▶ **GIVEN DATA**:
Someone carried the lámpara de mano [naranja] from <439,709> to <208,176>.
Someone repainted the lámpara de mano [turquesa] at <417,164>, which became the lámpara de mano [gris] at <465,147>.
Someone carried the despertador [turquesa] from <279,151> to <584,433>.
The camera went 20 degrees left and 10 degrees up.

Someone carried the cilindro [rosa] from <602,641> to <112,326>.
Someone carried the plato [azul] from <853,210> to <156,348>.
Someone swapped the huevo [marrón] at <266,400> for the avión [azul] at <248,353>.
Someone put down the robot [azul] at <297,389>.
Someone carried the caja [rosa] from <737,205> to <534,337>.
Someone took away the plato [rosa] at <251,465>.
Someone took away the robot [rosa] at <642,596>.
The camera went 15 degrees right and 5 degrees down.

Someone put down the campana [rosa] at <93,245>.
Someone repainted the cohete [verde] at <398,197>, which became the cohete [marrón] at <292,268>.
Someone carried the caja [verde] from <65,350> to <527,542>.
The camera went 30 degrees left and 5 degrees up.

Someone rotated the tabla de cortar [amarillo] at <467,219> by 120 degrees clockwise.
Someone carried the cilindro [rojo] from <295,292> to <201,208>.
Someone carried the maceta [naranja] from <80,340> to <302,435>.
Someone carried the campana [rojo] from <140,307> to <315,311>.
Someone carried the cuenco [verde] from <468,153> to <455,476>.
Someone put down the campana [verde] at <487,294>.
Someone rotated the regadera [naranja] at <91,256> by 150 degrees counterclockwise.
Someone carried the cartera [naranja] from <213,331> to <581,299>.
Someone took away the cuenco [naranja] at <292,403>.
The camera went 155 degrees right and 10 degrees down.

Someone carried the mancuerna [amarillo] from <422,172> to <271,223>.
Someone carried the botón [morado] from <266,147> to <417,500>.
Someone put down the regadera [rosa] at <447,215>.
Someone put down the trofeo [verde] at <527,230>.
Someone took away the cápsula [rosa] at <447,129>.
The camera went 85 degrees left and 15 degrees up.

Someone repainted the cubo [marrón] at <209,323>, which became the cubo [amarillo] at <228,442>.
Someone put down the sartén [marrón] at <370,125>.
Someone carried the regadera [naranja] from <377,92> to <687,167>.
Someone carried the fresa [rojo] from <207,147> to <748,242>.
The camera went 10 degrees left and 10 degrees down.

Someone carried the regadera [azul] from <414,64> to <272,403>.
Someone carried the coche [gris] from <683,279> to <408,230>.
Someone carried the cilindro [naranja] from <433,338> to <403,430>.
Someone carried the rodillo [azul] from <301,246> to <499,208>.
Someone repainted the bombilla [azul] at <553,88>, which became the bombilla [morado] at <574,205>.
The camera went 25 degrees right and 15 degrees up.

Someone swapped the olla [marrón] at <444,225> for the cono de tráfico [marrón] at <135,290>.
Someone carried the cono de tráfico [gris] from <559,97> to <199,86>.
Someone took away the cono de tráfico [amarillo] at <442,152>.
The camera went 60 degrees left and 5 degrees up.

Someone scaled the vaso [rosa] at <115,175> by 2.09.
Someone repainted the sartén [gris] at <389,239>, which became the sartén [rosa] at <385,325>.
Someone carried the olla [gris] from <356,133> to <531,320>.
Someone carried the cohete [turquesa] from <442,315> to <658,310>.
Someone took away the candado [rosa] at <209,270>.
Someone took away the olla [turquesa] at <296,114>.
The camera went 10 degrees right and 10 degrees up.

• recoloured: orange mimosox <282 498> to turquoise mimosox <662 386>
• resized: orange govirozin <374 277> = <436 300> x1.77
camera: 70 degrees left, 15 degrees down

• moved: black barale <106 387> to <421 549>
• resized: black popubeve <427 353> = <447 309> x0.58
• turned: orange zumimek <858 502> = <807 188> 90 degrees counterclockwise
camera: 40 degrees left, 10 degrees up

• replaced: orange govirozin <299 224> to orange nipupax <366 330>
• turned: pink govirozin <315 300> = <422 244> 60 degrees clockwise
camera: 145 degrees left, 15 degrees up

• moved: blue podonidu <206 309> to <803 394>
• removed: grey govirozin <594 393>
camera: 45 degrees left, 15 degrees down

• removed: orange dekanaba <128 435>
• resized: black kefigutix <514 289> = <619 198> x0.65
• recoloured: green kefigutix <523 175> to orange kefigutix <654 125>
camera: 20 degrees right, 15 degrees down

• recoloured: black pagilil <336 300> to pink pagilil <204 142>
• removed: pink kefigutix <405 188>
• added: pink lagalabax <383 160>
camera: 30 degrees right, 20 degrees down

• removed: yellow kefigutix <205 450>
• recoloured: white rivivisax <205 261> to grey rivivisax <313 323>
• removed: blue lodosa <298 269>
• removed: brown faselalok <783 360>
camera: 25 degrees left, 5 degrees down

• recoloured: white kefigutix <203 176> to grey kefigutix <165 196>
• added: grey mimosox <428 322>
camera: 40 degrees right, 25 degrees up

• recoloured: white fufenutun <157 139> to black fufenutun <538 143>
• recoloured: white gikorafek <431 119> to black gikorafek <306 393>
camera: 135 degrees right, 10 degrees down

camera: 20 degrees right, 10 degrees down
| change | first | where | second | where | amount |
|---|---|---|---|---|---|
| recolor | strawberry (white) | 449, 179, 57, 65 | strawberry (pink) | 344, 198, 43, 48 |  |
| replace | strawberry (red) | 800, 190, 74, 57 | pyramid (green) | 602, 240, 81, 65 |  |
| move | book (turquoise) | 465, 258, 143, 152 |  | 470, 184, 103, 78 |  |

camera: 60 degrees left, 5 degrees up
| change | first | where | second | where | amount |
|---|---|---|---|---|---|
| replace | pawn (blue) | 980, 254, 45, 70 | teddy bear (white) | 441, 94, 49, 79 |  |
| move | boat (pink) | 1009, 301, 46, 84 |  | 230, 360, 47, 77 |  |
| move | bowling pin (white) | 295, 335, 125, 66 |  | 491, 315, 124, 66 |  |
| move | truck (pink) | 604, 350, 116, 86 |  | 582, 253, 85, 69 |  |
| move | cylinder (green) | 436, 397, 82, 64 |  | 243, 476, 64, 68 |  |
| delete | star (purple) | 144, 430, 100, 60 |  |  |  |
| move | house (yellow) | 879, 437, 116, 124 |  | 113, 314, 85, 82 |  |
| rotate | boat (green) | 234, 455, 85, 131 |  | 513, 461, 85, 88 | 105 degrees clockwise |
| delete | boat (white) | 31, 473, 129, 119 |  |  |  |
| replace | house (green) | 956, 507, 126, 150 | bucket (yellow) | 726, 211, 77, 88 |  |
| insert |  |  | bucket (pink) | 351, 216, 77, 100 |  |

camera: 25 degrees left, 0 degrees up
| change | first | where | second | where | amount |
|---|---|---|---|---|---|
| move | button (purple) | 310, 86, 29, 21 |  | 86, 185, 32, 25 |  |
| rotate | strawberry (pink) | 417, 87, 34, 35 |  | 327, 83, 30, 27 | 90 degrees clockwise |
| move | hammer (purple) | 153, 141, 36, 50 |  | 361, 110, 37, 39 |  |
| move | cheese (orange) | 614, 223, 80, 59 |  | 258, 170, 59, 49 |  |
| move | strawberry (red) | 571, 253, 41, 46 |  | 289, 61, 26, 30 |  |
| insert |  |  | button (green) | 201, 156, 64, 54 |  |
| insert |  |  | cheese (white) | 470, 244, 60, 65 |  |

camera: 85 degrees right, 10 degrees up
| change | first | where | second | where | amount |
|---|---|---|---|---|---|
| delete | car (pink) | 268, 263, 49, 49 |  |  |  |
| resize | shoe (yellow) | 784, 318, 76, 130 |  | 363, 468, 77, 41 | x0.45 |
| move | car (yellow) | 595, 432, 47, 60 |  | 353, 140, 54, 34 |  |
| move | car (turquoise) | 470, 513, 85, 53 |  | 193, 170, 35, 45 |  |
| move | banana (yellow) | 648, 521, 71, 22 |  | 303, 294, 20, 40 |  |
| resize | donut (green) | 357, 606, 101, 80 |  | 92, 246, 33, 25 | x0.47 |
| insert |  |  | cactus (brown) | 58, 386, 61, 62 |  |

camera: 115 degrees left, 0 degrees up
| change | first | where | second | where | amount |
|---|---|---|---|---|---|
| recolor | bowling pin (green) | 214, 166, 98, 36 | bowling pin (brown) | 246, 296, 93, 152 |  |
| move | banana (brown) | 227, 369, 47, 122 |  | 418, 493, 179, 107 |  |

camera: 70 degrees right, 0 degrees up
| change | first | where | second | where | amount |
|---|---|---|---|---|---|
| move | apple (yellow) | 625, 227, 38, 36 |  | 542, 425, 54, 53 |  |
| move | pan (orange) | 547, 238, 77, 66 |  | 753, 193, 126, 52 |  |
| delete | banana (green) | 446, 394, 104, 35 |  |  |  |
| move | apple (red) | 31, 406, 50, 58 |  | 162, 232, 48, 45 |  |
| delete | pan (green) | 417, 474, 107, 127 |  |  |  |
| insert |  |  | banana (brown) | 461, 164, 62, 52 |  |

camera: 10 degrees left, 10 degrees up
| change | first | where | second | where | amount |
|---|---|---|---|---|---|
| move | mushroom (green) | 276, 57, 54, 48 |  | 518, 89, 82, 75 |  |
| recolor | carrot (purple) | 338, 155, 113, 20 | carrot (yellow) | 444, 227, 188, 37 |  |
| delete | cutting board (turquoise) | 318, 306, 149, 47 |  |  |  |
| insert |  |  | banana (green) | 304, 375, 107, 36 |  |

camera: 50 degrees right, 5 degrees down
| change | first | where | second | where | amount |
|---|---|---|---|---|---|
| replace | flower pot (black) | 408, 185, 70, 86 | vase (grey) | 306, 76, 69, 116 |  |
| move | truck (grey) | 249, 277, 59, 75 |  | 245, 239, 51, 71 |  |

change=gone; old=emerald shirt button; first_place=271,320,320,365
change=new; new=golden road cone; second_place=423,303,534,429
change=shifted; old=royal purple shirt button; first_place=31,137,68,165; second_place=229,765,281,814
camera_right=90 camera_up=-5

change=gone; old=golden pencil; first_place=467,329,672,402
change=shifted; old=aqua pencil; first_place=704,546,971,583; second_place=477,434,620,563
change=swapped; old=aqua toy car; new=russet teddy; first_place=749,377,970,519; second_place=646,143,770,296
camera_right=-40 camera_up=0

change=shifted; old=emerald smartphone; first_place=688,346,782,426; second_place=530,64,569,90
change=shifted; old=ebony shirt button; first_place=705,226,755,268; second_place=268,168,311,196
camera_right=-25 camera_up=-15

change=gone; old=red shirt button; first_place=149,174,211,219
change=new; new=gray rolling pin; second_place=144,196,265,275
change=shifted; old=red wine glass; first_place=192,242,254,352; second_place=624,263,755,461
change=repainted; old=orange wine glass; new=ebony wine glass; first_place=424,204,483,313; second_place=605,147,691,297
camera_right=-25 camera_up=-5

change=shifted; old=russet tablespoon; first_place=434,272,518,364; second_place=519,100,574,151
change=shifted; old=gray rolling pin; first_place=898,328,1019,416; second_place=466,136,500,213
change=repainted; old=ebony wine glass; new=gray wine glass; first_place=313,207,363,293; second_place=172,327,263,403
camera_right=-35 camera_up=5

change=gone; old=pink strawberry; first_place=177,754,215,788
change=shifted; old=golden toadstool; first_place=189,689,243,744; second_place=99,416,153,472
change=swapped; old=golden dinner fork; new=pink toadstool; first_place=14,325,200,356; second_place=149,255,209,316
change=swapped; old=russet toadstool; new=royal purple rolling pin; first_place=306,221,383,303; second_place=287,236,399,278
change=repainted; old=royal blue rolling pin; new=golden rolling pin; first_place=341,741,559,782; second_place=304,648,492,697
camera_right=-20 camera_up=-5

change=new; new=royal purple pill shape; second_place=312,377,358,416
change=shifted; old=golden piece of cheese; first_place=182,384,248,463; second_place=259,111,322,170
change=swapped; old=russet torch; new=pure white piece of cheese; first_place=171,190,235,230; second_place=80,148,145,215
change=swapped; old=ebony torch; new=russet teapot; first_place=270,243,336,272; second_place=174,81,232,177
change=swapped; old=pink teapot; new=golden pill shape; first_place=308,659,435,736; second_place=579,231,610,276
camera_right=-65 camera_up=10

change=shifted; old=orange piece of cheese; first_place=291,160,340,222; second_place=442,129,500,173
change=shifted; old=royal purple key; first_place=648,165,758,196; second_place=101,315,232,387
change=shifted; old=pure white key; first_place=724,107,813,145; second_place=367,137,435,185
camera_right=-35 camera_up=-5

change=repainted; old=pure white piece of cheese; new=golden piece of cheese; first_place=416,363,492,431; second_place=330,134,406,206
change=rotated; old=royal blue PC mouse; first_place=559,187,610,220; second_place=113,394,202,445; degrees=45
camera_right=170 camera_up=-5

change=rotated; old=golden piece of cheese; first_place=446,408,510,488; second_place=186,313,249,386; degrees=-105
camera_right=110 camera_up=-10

▶ **AIM OF THE EXERCISE**: Please output only the lines from the first line of the entries through the line with "Someone carried the despertador", both included, exactly as written.

▶ **EXERCISE ANSWER**:
Someone carried the lámpara de mano [naranja] from <439,709> to <208,176>.
Someone repainted the lámpara de mano [turquesa] at <417,164>, which became the lámpara de mano [gris] at <465,147>.
Someone carried the despertador [turquesa] from <279,151> to <584,433>.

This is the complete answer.